What this task involves - The answer should consist of the records below, repeated exactly, and no pictures.

=== Extracted material ===

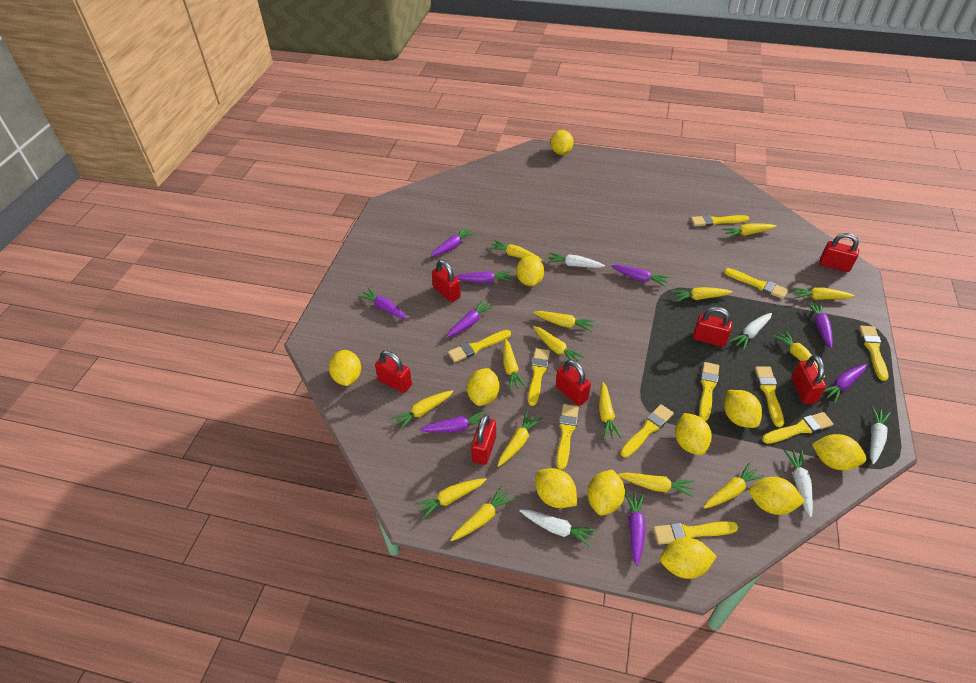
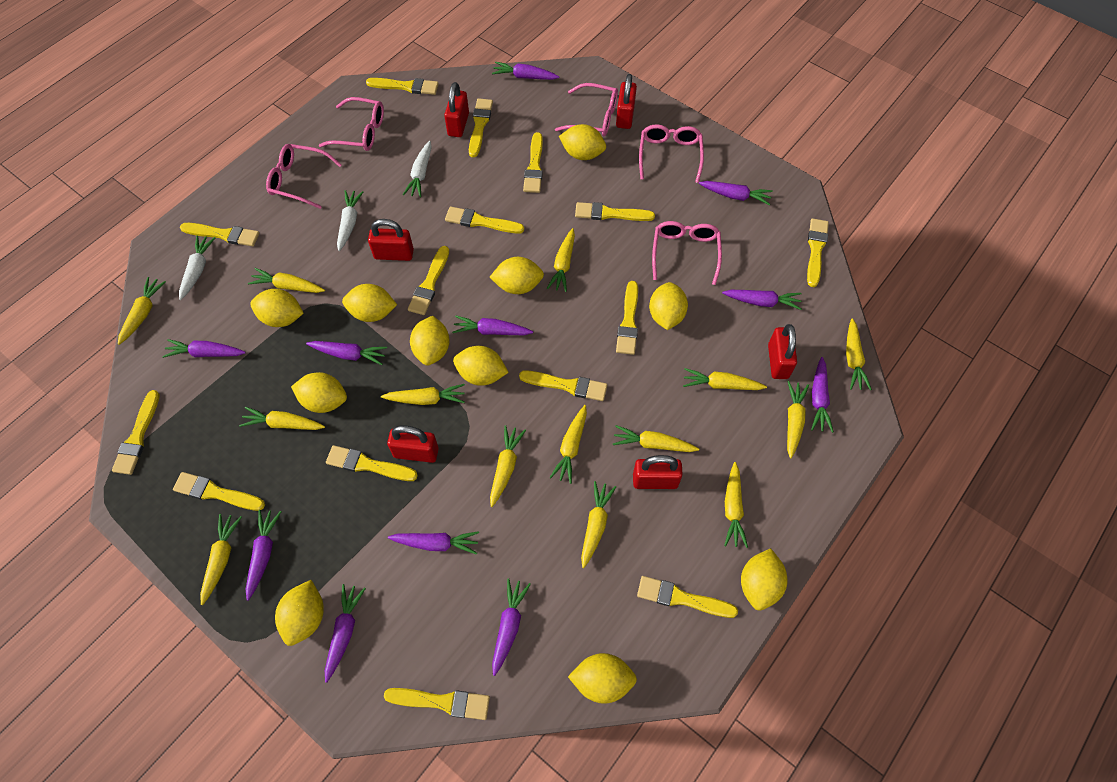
pink glasses: 0 -> 5
purple carrot: 9 -> 11
red padlock: 7 -> 6
white carrot: 5 -> 3
yellow brush: 11 -> 15
yellow carrot: 15 -> 14

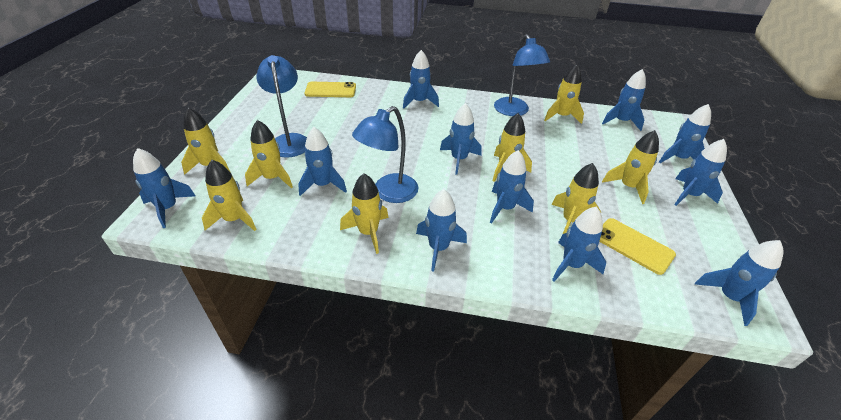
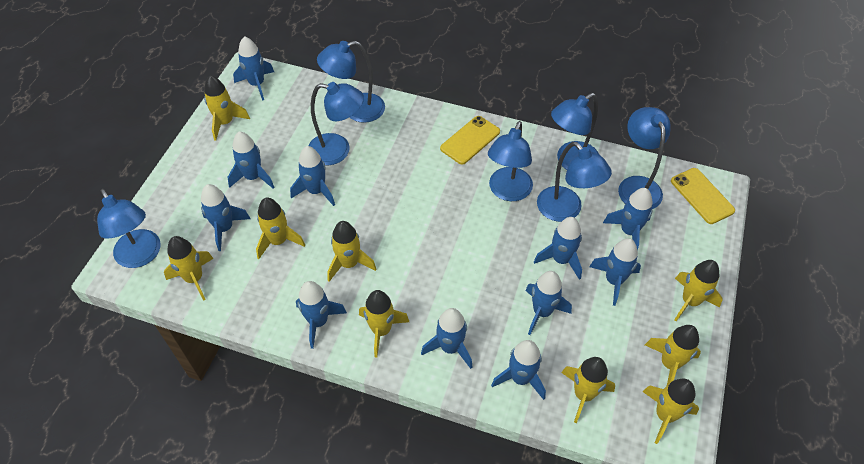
blue lamp: 3 -> 7
yellow rocket: 8 -> 9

===

Solution for this problem -
pink glasses: 0 -> 5
purple carrot: 9 -> 11
red padlock: 7 -> 6
white carrot: 5 -> 3
yellow brush: 11 -> 15
yellow carrot: 15 -> 14

blue lamp: 3 -> 7
yellow rocket: 8 -> 9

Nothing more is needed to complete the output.